#### MATERIAL PROVIDED

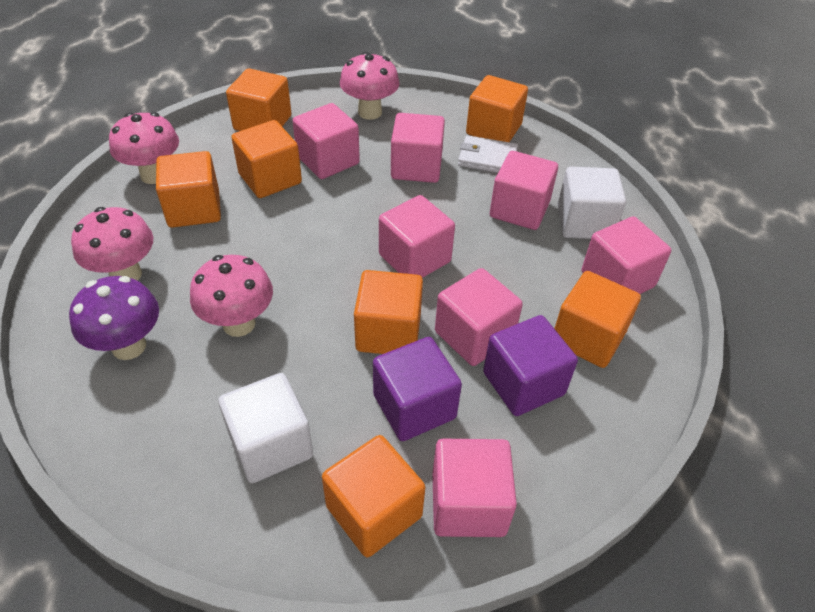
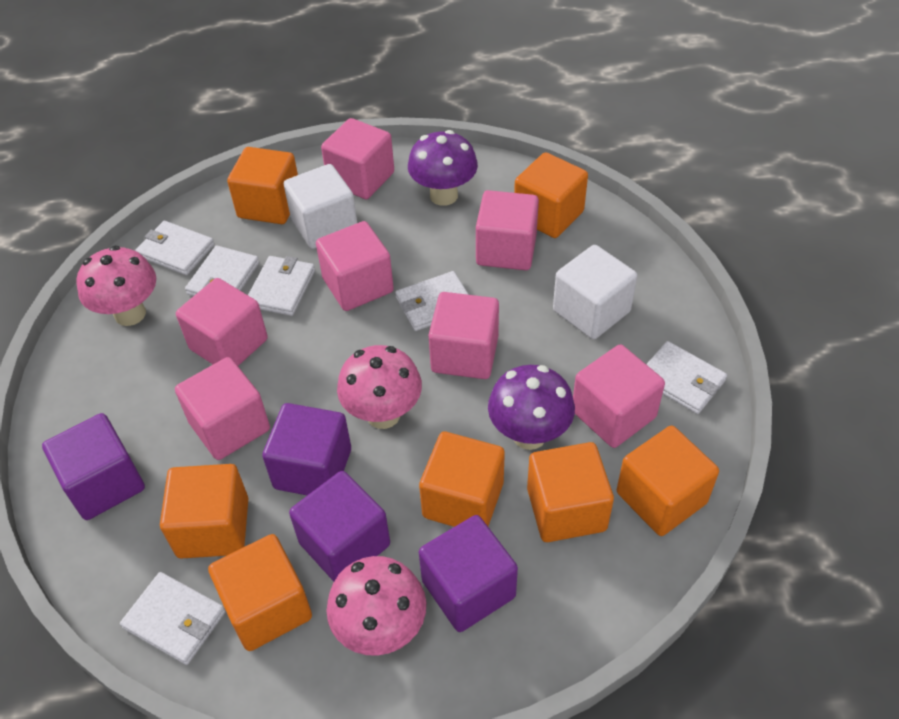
pink mushroom: 4 -> 3
purple cube: 2 -> 4
purple mushroom: 1 -> 2
white wallet: 1 -> 6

########

▶ **ASSIGNMENT**: The finished answer is an exact repetition of the listing, with every picture removed.

▶ **RESPONSE TO THE EXERCISE**:
pink mushroom: 4 -> 3
purple cube: 2 -> 4
purple mushroom: 1 -> 2
white wallet: 1 -> 6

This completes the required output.